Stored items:
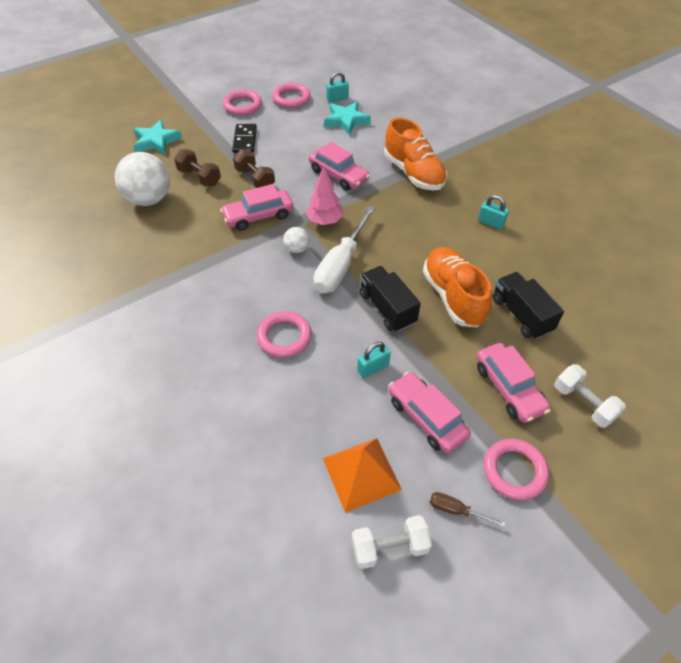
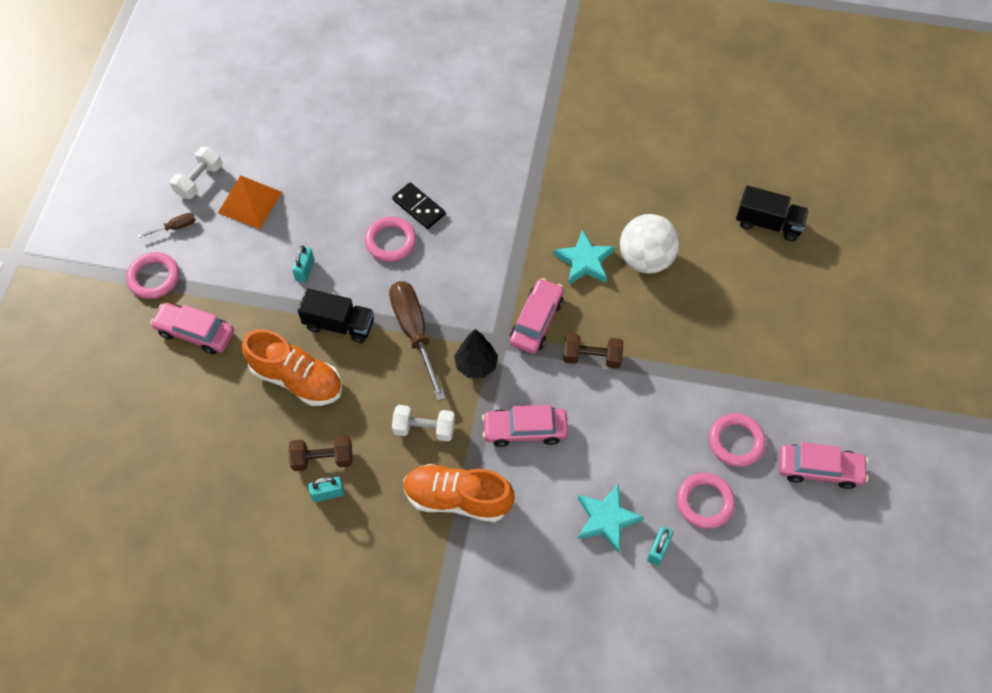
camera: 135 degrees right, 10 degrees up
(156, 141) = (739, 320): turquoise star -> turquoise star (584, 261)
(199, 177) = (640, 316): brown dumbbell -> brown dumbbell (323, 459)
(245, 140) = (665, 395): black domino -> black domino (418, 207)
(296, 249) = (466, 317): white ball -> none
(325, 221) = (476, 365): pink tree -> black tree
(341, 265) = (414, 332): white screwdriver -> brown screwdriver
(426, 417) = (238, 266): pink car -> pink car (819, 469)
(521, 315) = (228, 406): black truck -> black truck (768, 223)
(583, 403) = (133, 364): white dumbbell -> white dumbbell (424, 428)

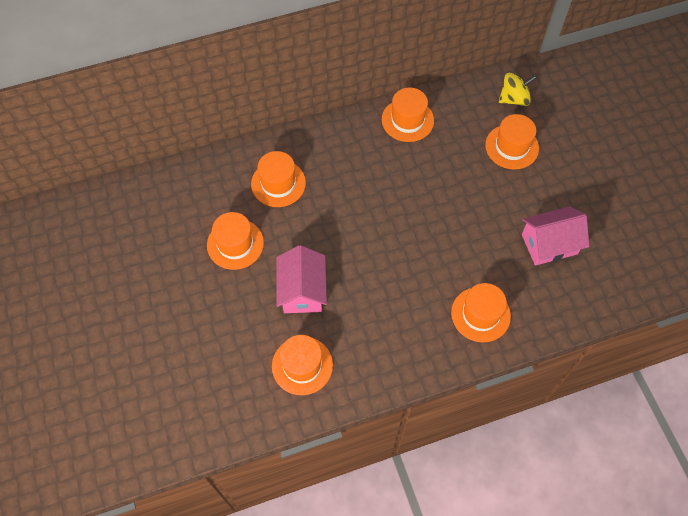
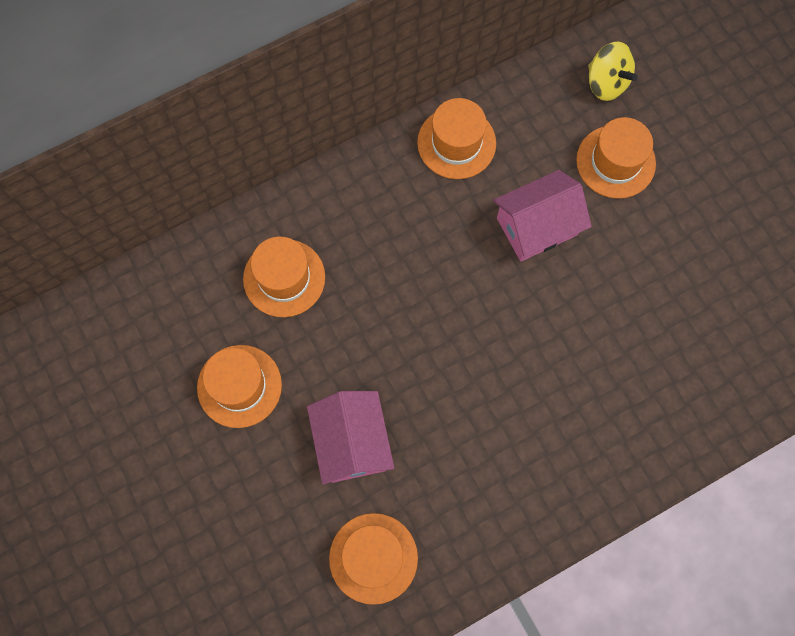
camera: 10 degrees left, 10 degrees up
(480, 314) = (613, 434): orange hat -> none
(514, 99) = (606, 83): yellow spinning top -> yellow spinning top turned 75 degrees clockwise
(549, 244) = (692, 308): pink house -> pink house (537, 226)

**Your assignment**. Check every line of the records above for the string "pink". Copy those that hold it.

**Task solution**.
(325, 221) = (476, 365): pink tree -> black tree
(426, 417) = (238, 266): pink car -> pink car (819, 469)
(549, 244) = (692, 308): pink house -> pink house (537, 226)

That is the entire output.